[What you are asked to do] Set down exactly the lines in the records below that run from the line with "to middle left" to the line with "left) middle left", inclusive, and nothing more.

[Extracted entries]
● ● ● ● ● ● ●
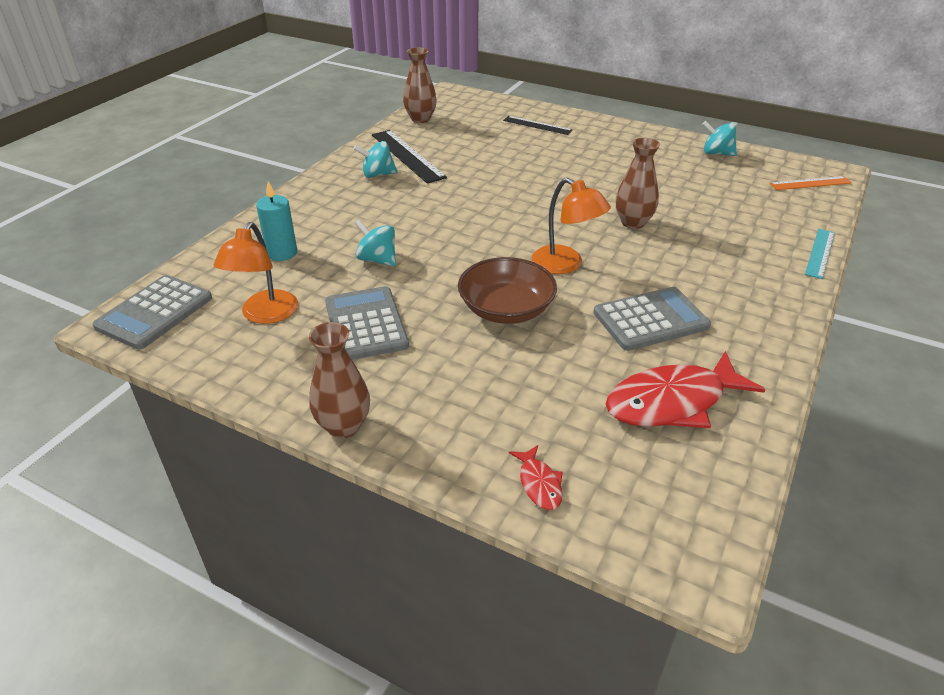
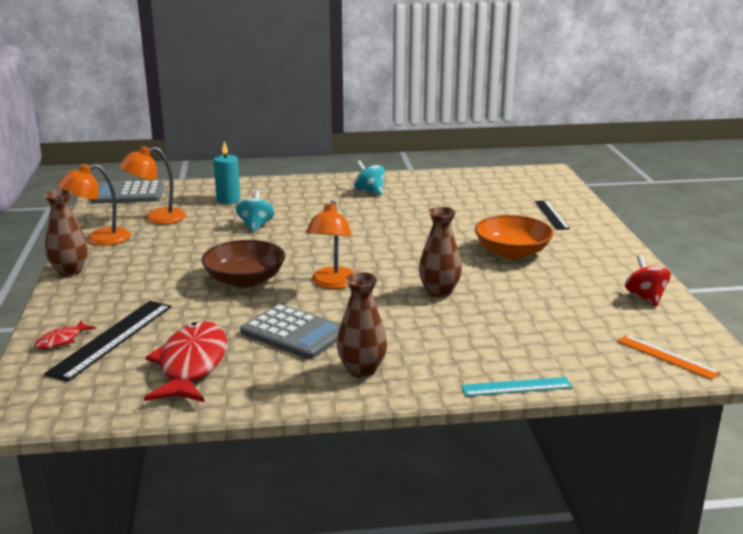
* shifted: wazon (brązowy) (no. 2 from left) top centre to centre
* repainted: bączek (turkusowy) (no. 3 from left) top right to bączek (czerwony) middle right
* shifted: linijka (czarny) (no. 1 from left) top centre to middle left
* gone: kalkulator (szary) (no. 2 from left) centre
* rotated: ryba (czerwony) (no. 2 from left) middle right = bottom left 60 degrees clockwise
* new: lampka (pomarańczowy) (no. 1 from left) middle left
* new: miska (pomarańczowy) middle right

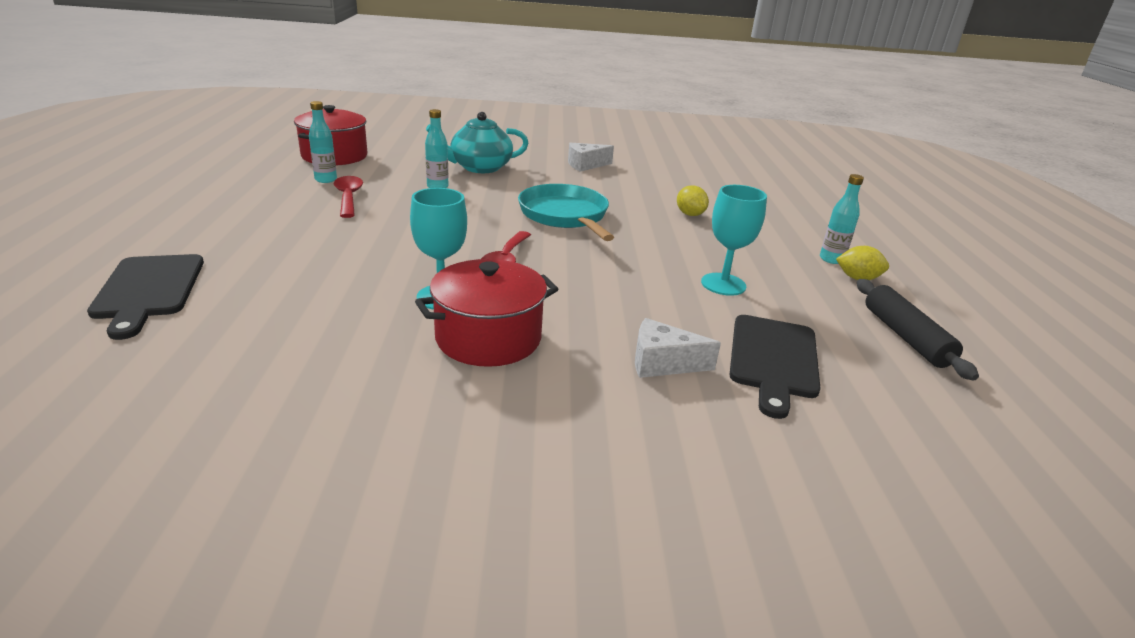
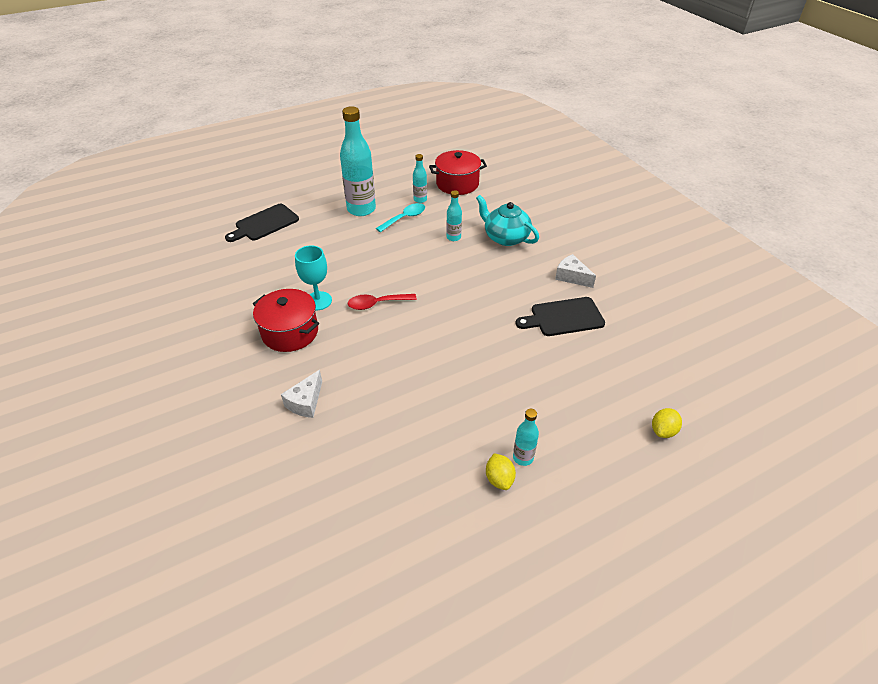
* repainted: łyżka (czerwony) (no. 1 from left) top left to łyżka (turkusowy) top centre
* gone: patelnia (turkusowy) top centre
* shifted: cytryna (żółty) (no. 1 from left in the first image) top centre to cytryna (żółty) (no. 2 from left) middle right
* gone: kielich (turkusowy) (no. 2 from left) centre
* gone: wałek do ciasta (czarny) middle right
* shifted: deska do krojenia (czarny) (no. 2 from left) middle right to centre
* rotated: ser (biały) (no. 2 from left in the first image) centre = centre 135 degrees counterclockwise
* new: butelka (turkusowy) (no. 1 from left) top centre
● ● ● ● ● ● ●
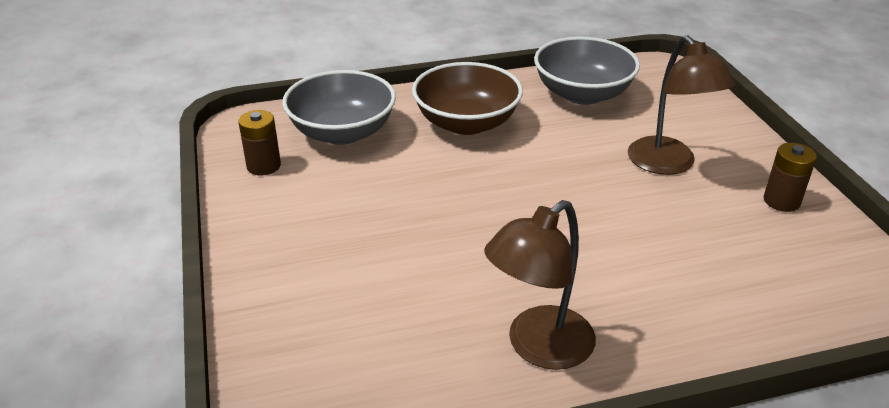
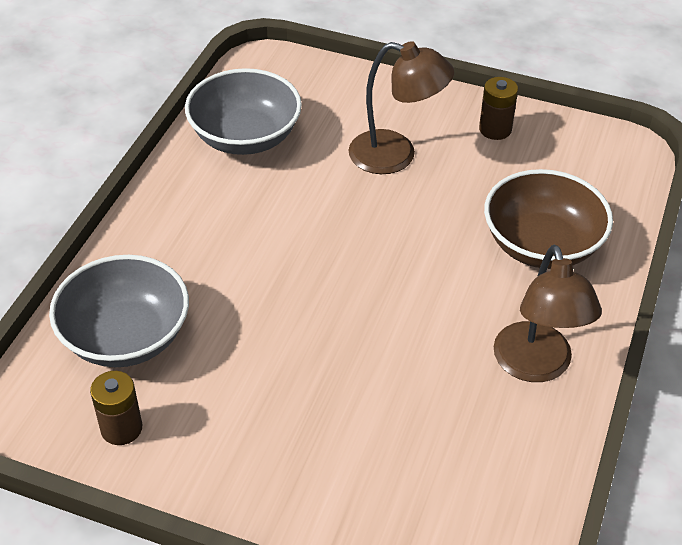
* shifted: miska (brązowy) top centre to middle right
● ● ● ● ● ● ●
[Exercise response]
* shifted: linijka (czarny) (no. 1 from left) top centre to middle left
* gone: kalkulator (szary) (no. 2 from left) centre
* rotated: ryba (czerwony) (no. 2 from left) middle right = bottom left 60 degrees clockwise
* new: lampka (pomarańczowy) (no. 1 from left) middle left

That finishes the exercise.